** RECORD EXCERPTS follows **

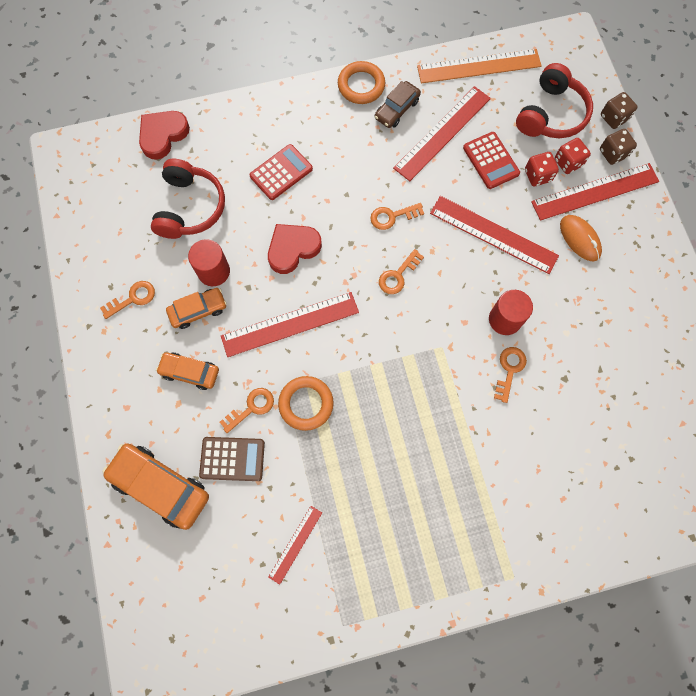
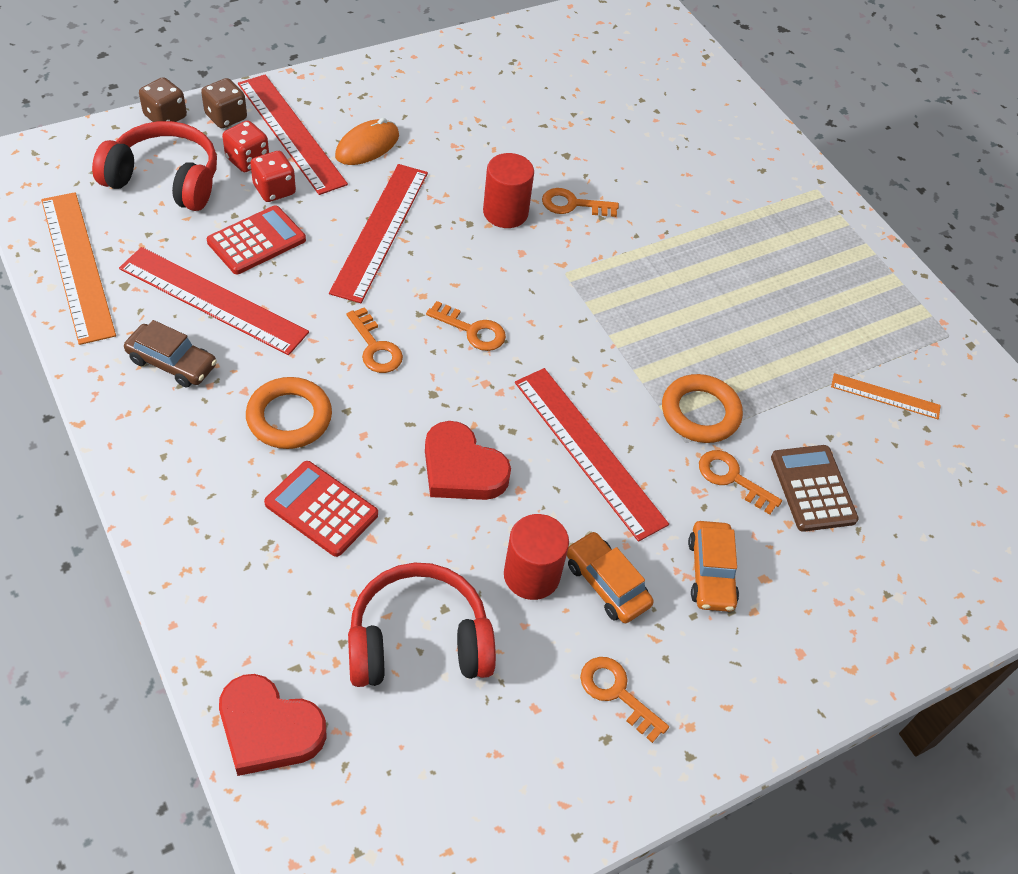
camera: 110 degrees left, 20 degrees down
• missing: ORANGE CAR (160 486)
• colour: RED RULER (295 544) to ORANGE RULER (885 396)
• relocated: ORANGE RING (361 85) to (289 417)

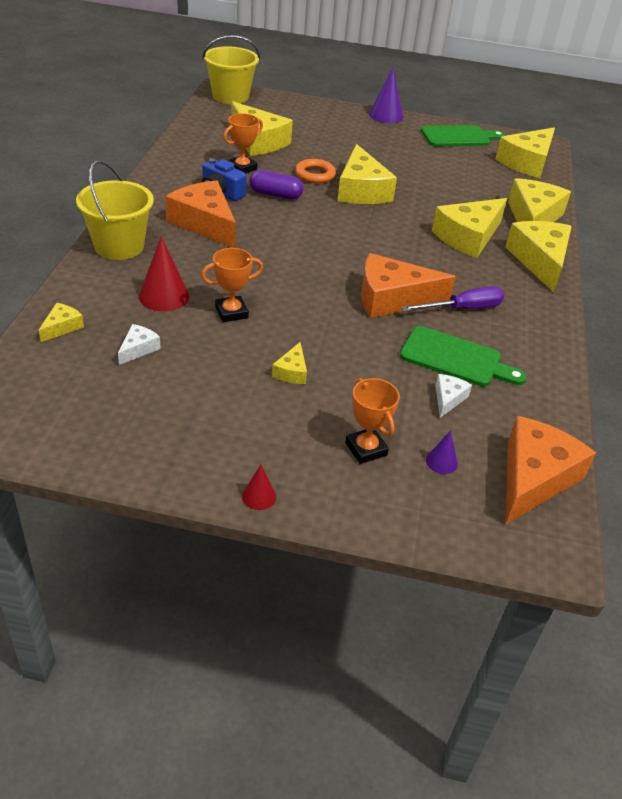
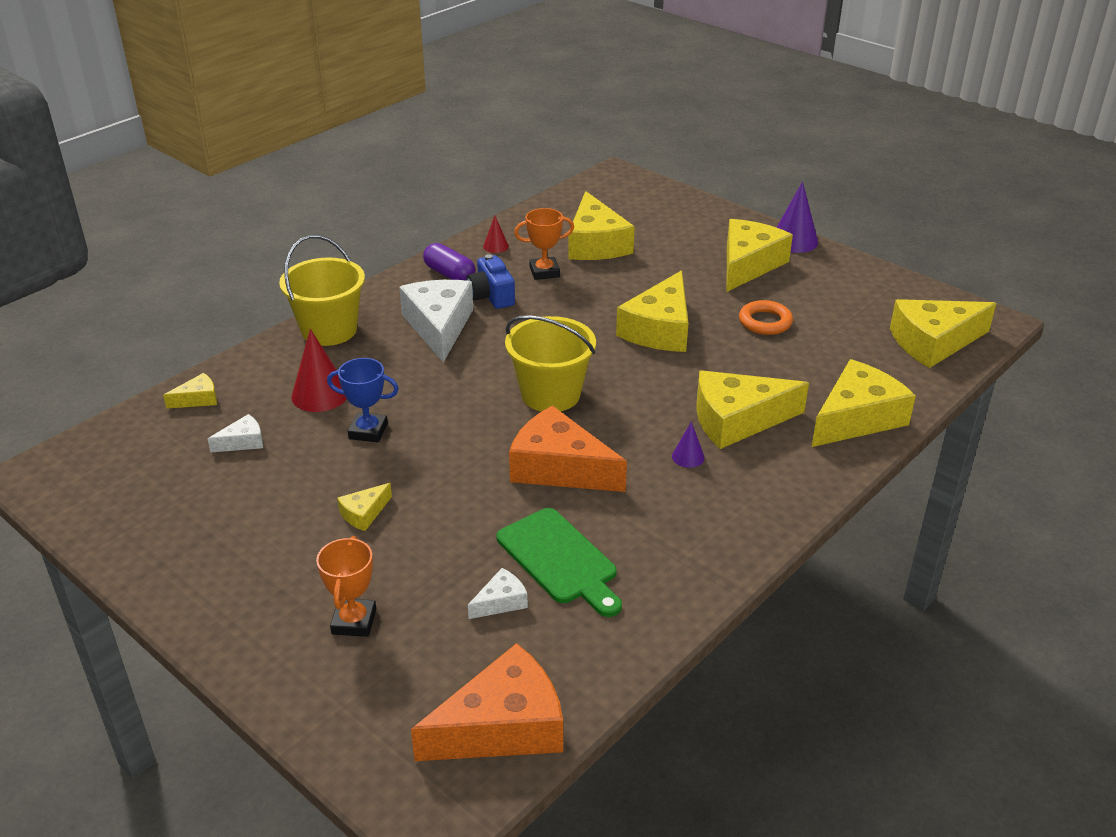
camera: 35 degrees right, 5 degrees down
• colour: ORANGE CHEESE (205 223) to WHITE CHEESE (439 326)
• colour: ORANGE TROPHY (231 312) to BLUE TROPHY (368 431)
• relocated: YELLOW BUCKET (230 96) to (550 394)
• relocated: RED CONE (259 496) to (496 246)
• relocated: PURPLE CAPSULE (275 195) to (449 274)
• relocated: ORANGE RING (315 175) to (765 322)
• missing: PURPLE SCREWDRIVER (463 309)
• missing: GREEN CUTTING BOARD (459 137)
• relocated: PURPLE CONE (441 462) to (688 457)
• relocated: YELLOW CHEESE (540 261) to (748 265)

** End of RECORD EXCERPTS **

#### PROBLEM TO WORK ON:
The required output is the line containing "CAR (160 486)" plus every line after it to the end of the data, copied exactly and with no pictures.

#### OUTPUT FOR THIS TASK:
• missing: ORANGE CAR (160 486)
• colour: RED RULER (295 544) to ORANGE RULER (885 396)
• relocated: ORANGE RING (361 85) to (289 417)

camera: 35 degrees right, 5 degrees down
• colour: ORANGE CHEESE (205 223) to WHITE CHEESE (439 326)
• colour: ORANGE TROPHY (231 312) to BLUE TROPHY (368 431)
• relocated: YELLOW BUCKET (230 96) to (550 394)
• relocated: RED CONE (259 496) to (496 246)
• relocated: PURPLE CAPSULE (275 195) to (449 274)
• relocated: ORANGE RING (315 175) to (765 322)
• missing: PURPLE SCREWDRIVER (463 309)
• missing: GREEN CUTTING BOARD (459 137)
• relocated: PURPLE CONE (441 462) to (688 457)
• relocated: YELLOW CHEESE (540 261) to (748 265)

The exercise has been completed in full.